[What the exercise asks] Nothing but the lines from the first line of the records below to the line holding "pink semicircle: (146, 397)" belongs in the answer, copied exactly and without pictures.
==== Records ====
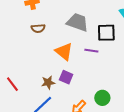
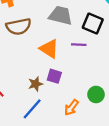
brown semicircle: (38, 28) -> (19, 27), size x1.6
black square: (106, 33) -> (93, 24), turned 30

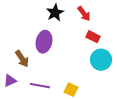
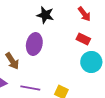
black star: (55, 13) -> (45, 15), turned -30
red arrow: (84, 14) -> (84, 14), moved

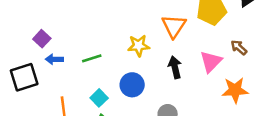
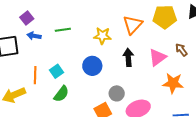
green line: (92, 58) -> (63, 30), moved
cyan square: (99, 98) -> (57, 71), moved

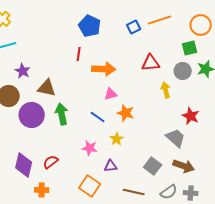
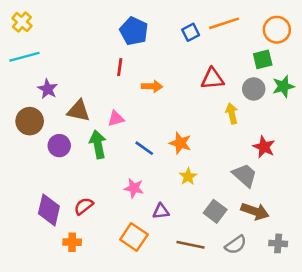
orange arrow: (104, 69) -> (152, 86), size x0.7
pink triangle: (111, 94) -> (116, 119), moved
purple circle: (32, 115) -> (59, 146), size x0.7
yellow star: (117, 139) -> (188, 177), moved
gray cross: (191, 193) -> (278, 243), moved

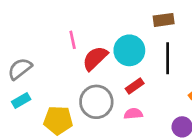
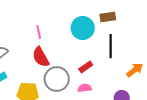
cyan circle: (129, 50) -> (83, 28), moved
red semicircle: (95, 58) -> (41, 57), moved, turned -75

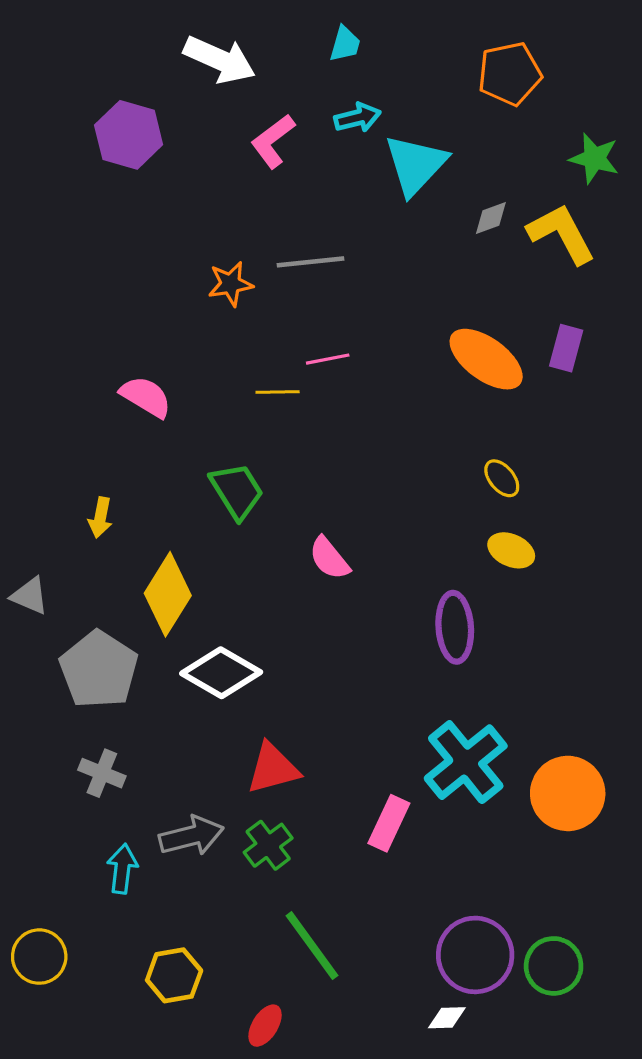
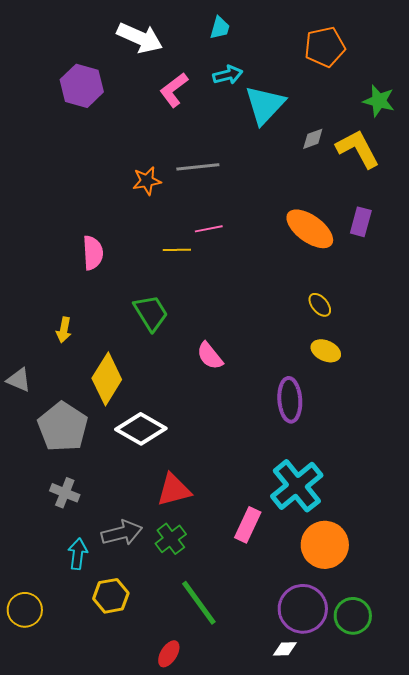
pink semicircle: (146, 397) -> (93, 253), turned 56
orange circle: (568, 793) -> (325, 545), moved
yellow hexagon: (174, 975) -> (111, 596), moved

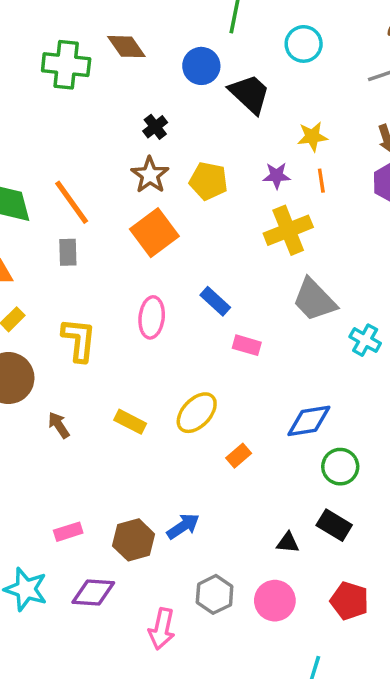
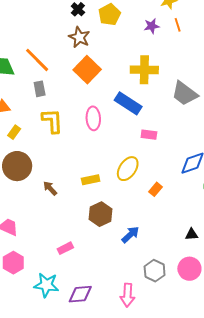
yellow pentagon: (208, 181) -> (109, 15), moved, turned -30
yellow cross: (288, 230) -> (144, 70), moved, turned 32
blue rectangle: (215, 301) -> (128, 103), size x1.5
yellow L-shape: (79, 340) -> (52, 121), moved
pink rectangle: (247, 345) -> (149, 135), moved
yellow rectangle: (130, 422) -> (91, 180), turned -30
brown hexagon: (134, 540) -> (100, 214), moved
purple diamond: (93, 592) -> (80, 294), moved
====
[Answer for the task]
brown semicircle: (38, 28) -> (19, 27), size x1.6
black square: (106, 33) -> (93, 24), turned 30

black star: (55, 13) -> (45, 15), turned -30
red arrow: (84, 14) -> (84, 14), moved

green line: (92, 58) -> (63, 30), moved
cyan square: (99, 98) -> (57, 71), moved

orange arrow: (104, 69) -> (152, 86), size x0.7
pink triangle: (111, 94) -> (116, 119), moved
purple circle: (32, 115) -> (59, 146), size x0.7
yellow star: (117, 139) -> (188, 177), moved
gray cross: (191, 193) -> (278, 243), moved

cyan circle: (129, 50) -> (83, 28), moved
red semicircle: (95, 58) -> (41, 57), moved, turned -75

pink semicircle: (146, 397) -> (93, 253), turned 56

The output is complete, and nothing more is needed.